=== Begin Enclosure ===
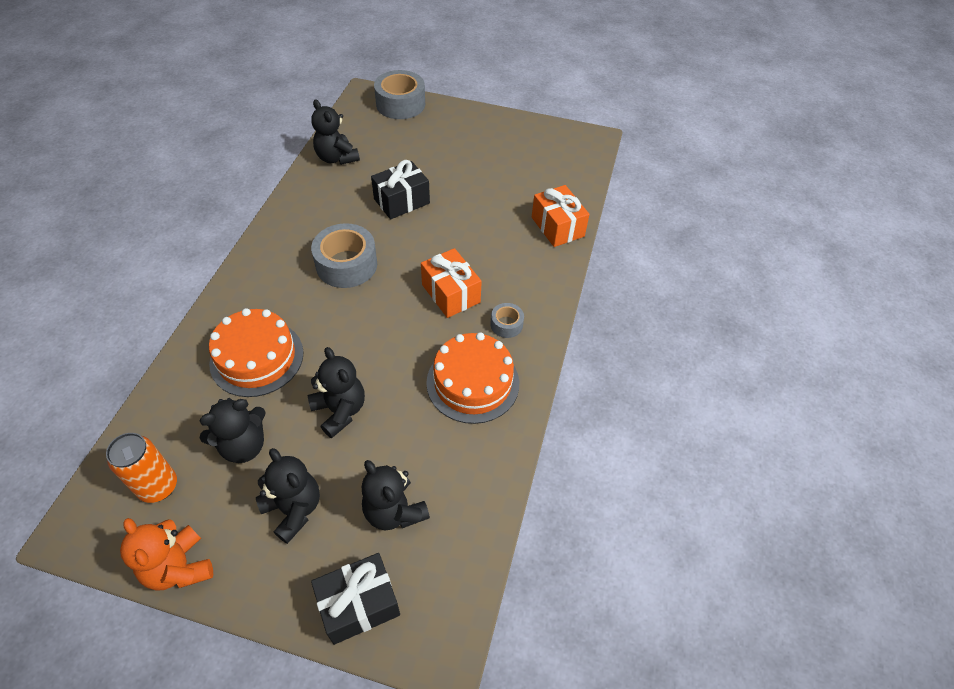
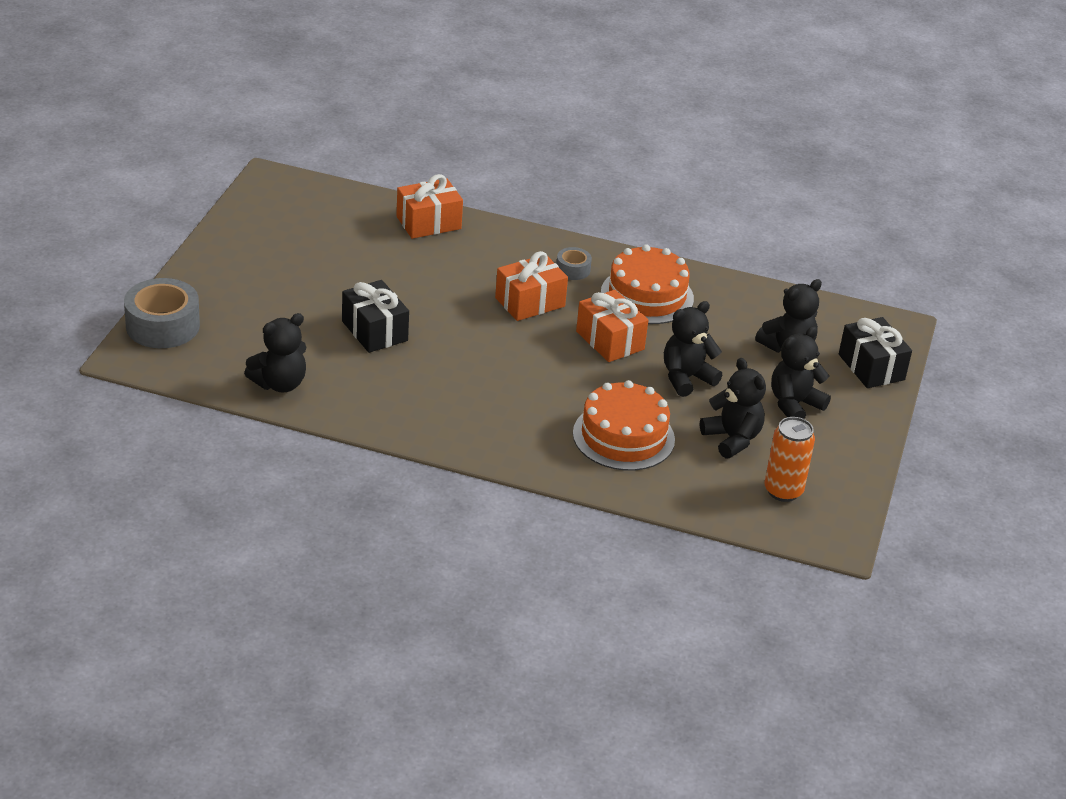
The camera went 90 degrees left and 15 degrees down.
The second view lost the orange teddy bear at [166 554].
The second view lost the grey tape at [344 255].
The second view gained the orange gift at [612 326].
=== End Enclosure ===
=== Begin Enclosure ===
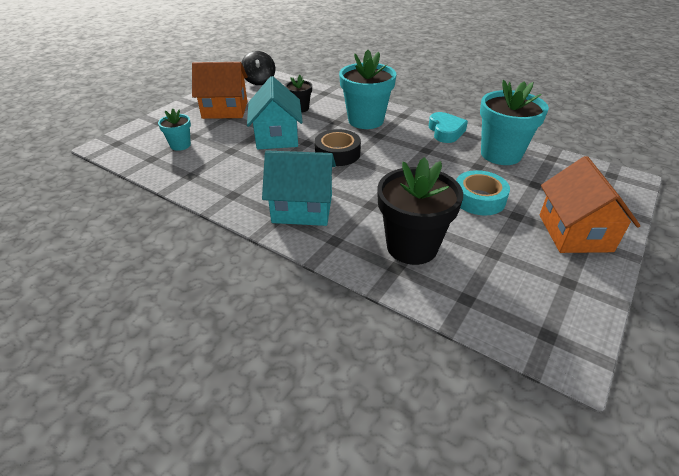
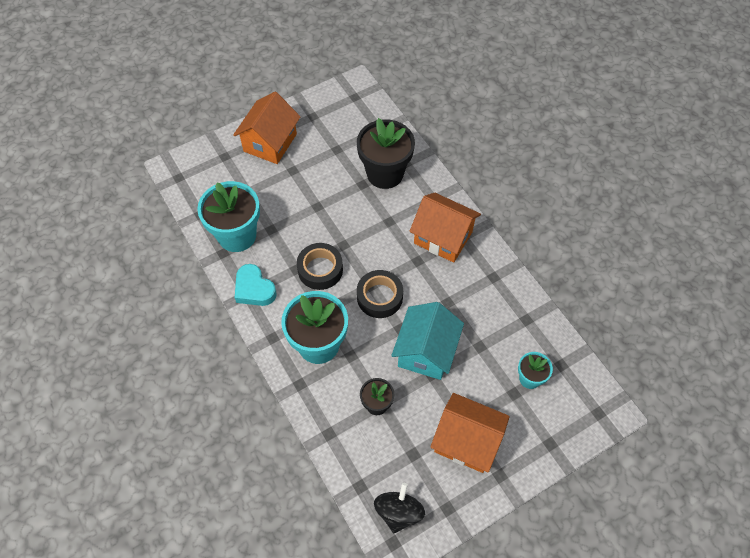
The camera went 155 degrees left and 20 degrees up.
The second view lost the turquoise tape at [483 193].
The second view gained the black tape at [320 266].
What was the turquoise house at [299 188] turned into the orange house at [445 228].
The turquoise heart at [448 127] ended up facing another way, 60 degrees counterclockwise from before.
=== End Enclosure ===
= Exercise requirements =
Both end lines included, restate word for word the lines above from the line with "The second view gained the black" to the line with "The turquoise heart", and nothing else.

= Response =
The second view gained the black tape at [320 266].
What was the turquoise house at [299 188] turned into the orange house at [445 228].
The turquoise heart at [448 127] ended up facing another way, 60 degrees counterclockwise from before.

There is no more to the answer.